==== Records provided

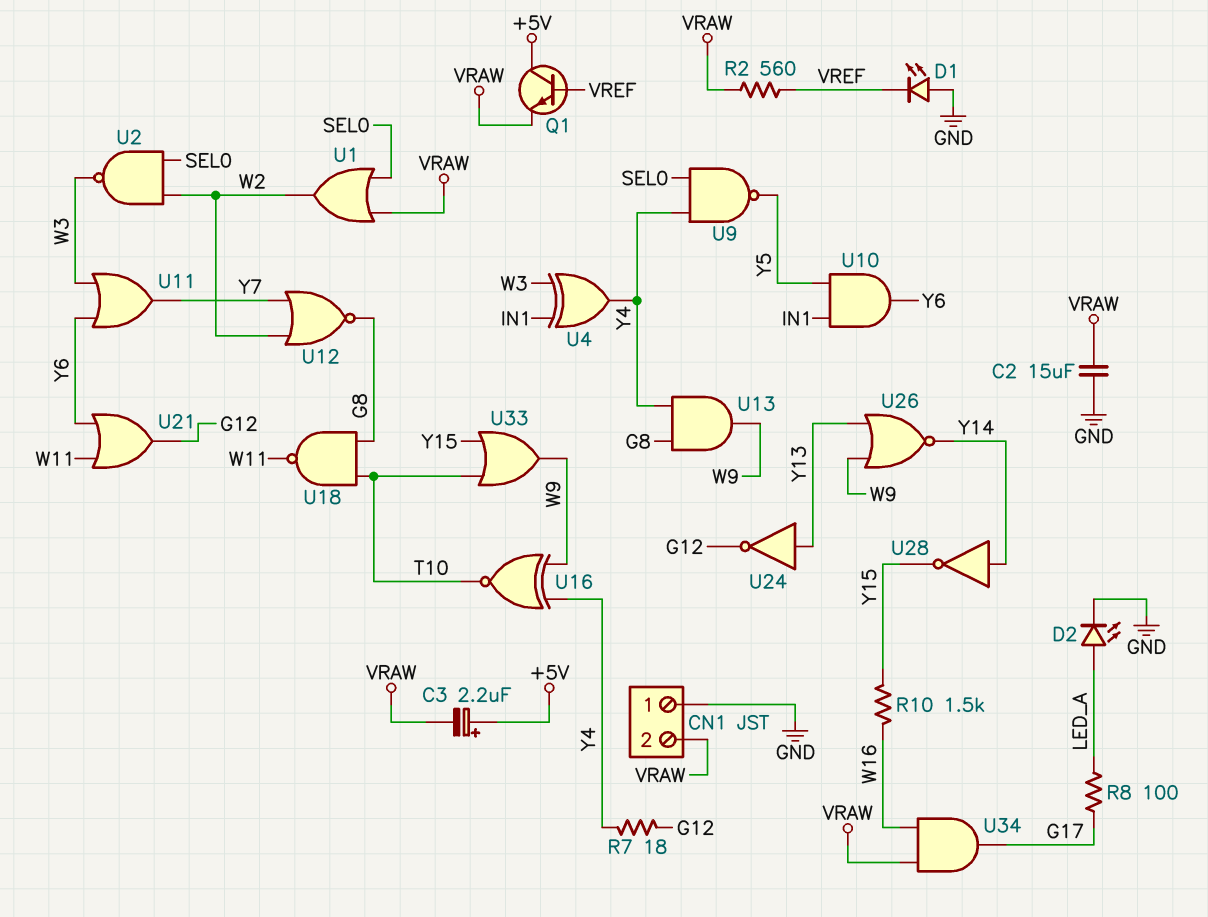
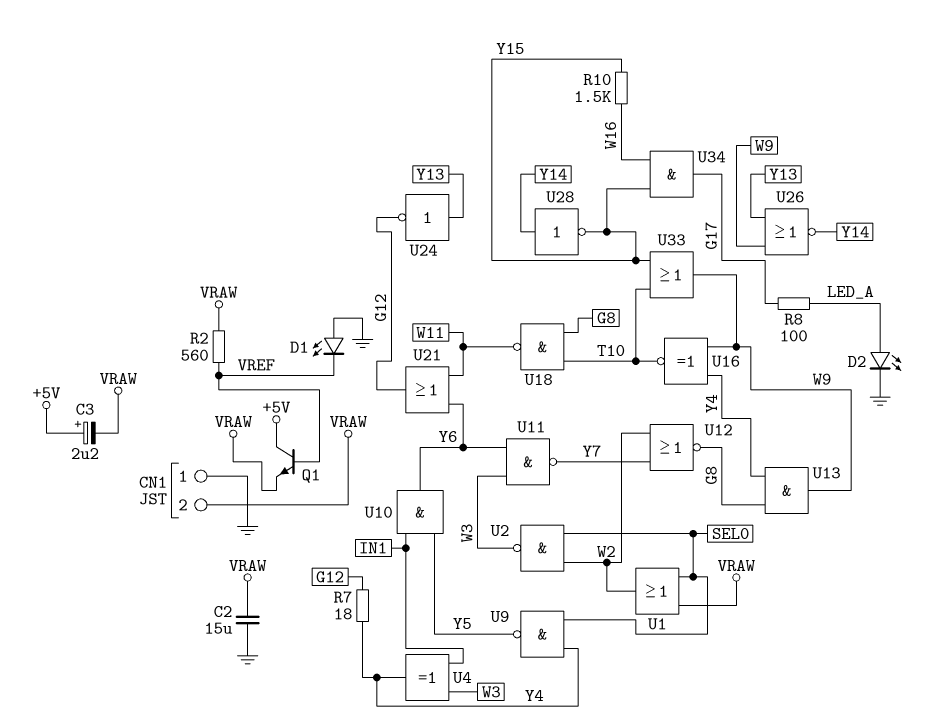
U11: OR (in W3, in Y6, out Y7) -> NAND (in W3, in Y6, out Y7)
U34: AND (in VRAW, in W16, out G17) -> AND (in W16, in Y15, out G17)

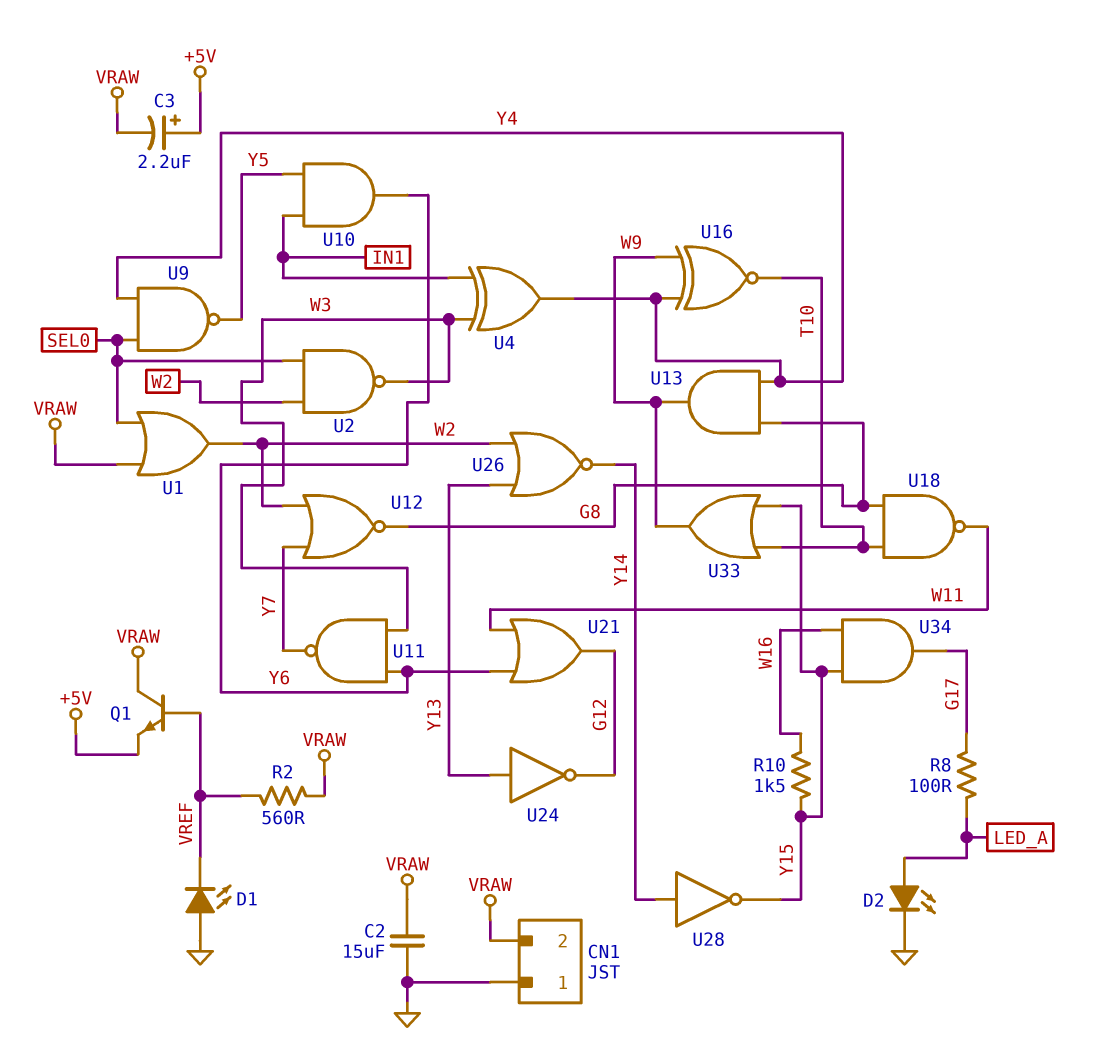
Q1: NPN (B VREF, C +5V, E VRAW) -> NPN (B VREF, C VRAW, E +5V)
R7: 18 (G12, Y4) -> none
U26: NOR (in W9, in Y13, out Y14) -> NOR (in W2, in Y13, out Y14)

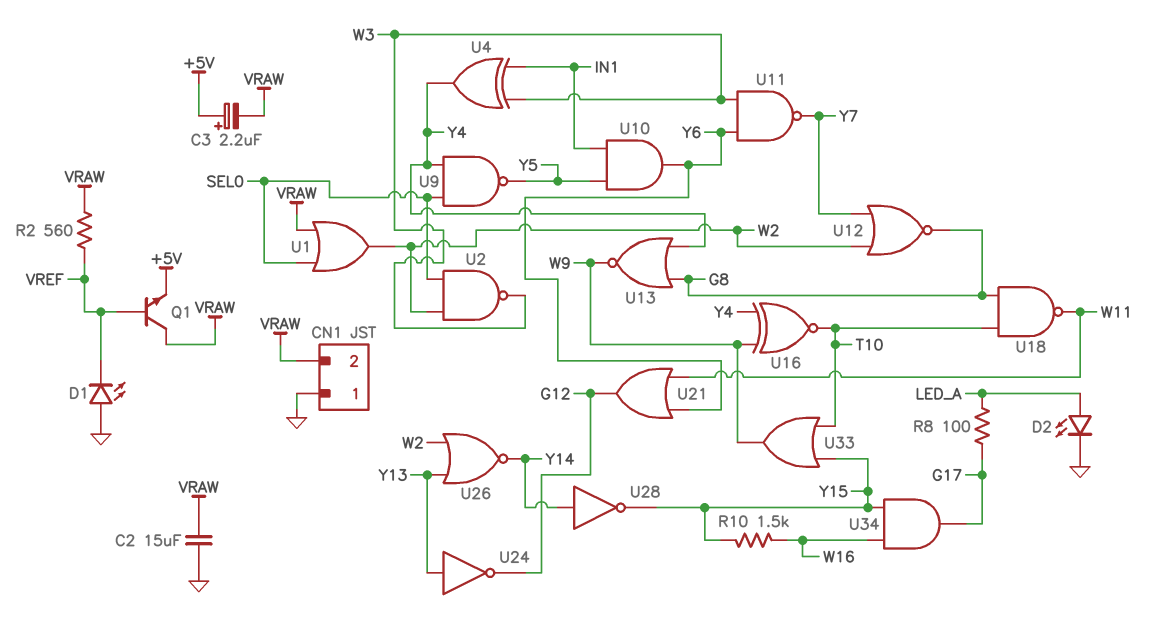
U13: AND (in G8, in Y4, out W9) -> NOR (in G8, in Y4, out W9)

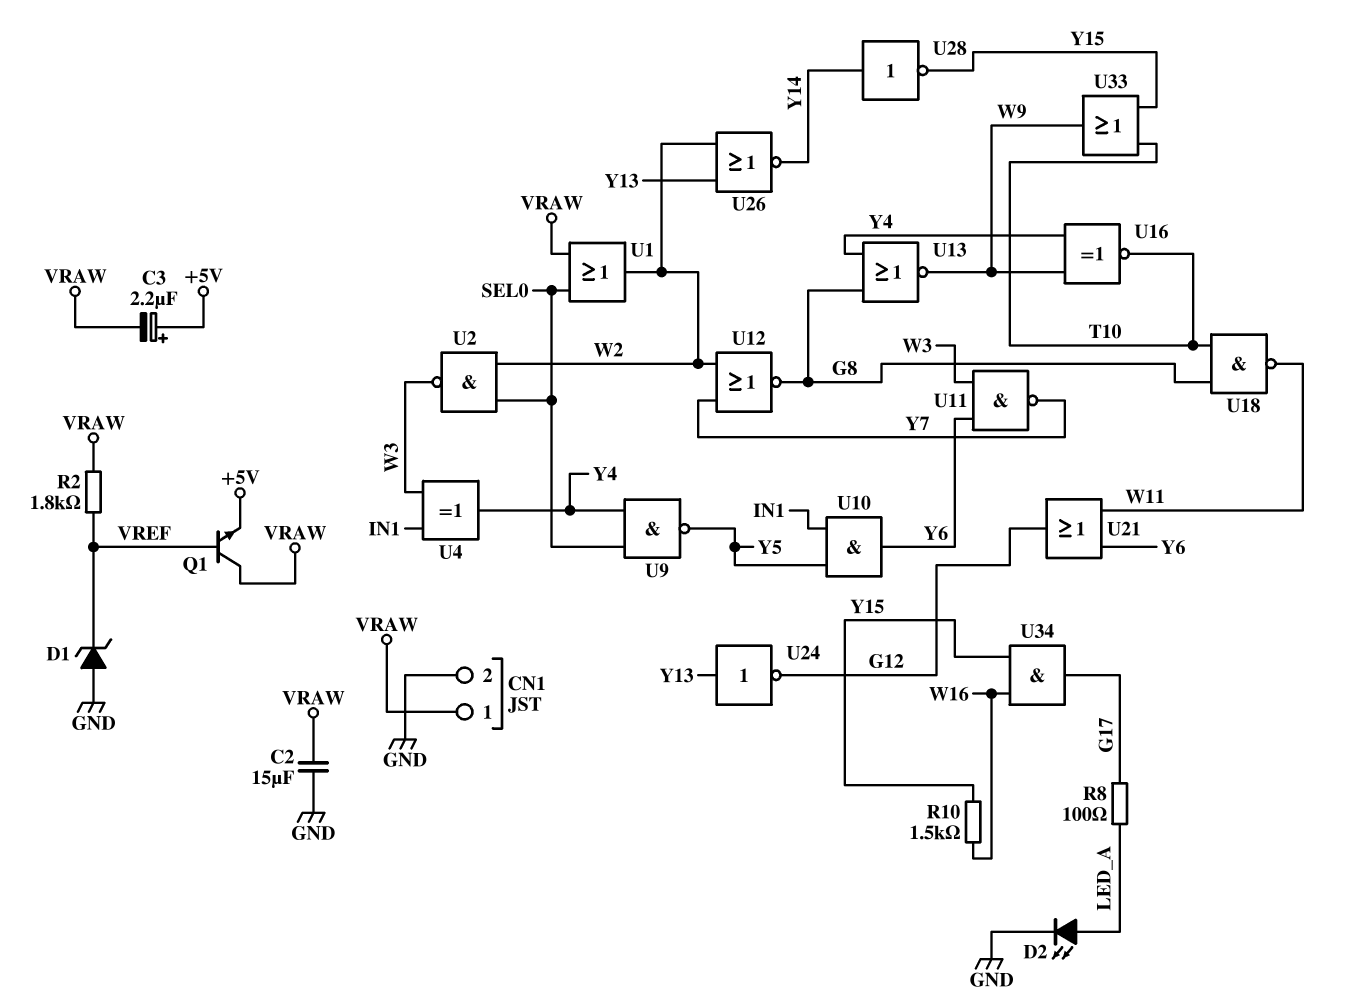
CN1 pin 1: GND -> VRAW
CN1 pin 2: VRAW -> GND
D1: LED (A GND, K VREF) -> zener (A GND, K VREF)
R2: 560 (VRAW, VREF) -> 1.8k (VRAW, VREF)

========

- _Exercise instructions_
Pictures excluded, set down all the entries exactly.

- _Reply_
U11: OR (in W3, in Y6, out Y7) -> NAND (in W3, in Y6, out Y7)
U34: AND (in VRAW, in W16, out G17) -> AND (in W16, in Y15, out G17)

Q1: NPN (B VREF, C +5V, E VRAW) -> NPN (B VREF, C VRAW, E +5V)
R7: 18 (G12, Y4) -> none
U26: NOR (in W9, in Y13, out Y14) -> NOR (in W2, in Y13, out Y14)

U13: AND (in G8, in Y4, out W9) -> NOR (in G8, in Y4, out W9)

CN1 pin 1: GND -> VRAW
CN1 pin 2: VRAW -> GND
D1: LED (A GND, K VREF) -> zener (A GND, K VREF)
R2: 560 (VRAW, VREF) -> 1.8k (VRAW, VREF)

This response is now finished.